** Begin MATERIAL FOR THIS TASK **

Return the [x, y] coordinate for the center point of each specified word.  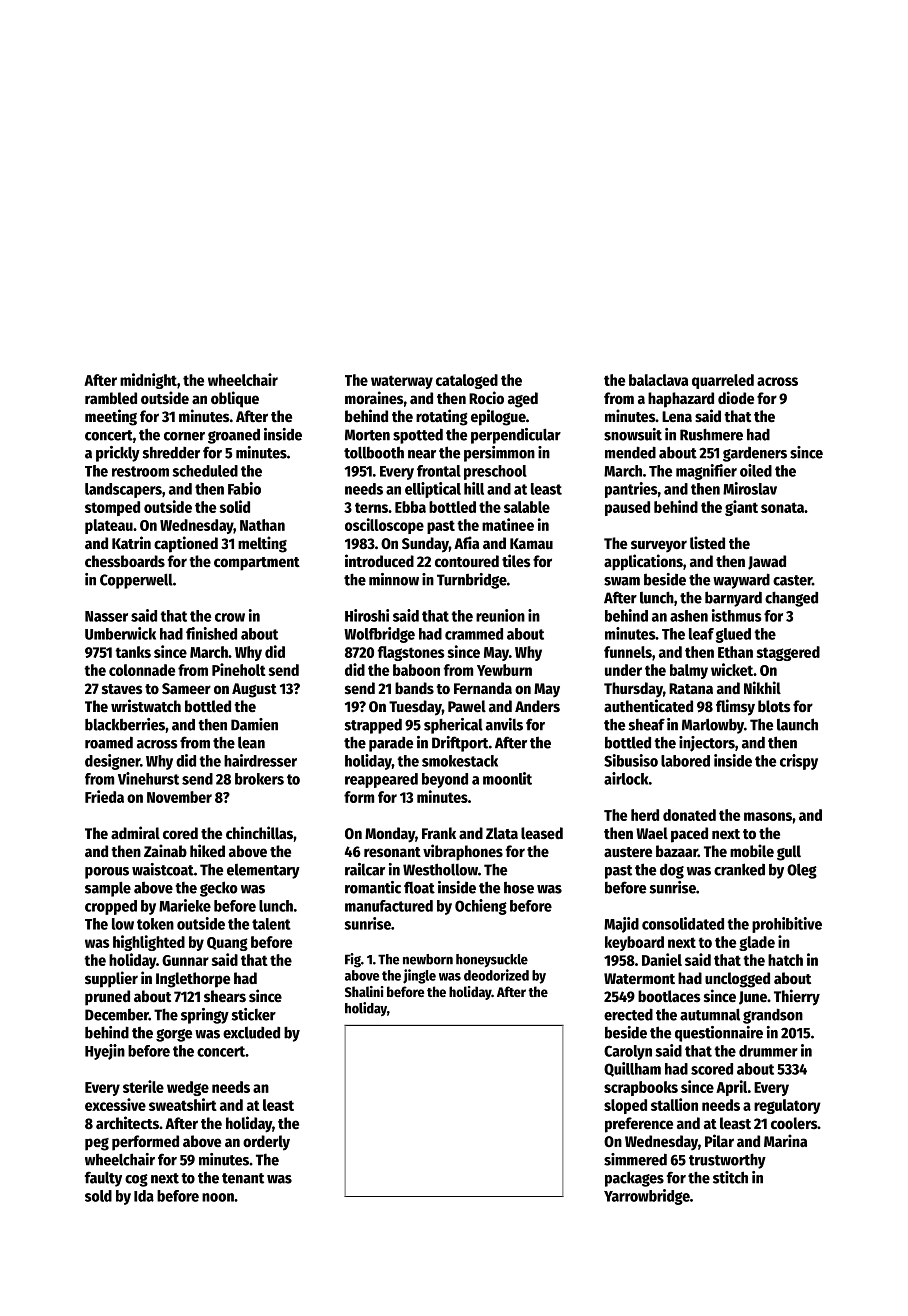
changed [791, 599]
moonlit [507, 778]
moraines [374, 398]
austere [628, 852]
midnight [148, 381]
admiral [135, 832]
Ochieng [481, 907]
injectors [707, 744]
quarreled [723, 381]
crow [230, 617]
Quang [227, 944]
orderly [266, 1143]
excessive [115, 1104]
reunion [500, 615]
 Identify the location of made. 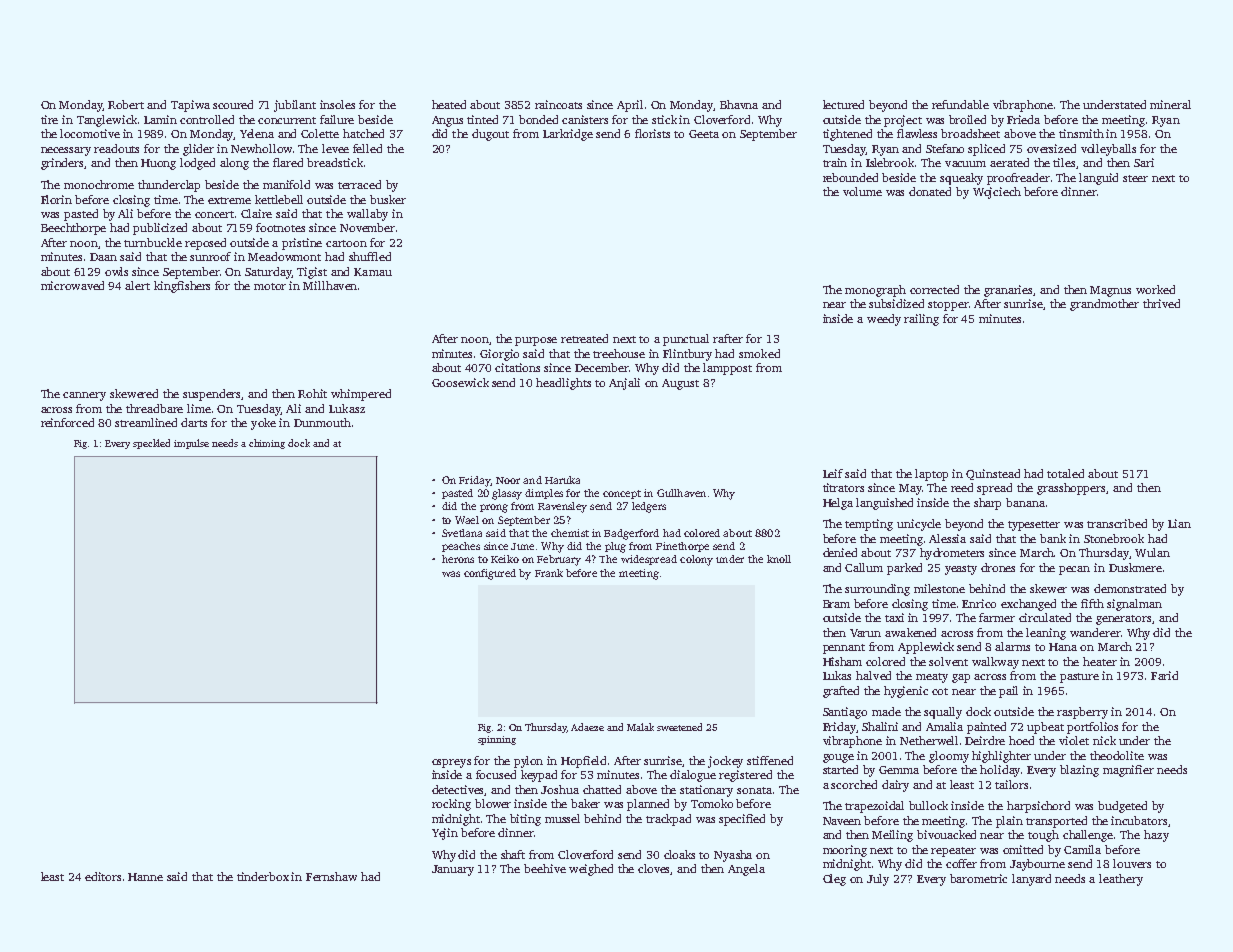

** End MATERIAL FOR THIS TASK **

▶ [STATED EXERCISE]
Repeat the items above word for word, leaving out the pictures.

▶ [EXERCISE RESULT]
Return the [x, y] coordinate for the center point of each specified word.  
changed [791, 599]
moonlit [507, 778]
moraines [374, 398]
austere [628, 852]
midnight [148, 381]
admiral [135, 832]
Ochieng [481, 907]
injectors [707, 744]
quarreled [723, 381]
crow [230, 617]
Quang [227, 944]
orderly [266, 1143]
excessive [115, 1104]
reunion [500, 615]
 Identify the location of made. 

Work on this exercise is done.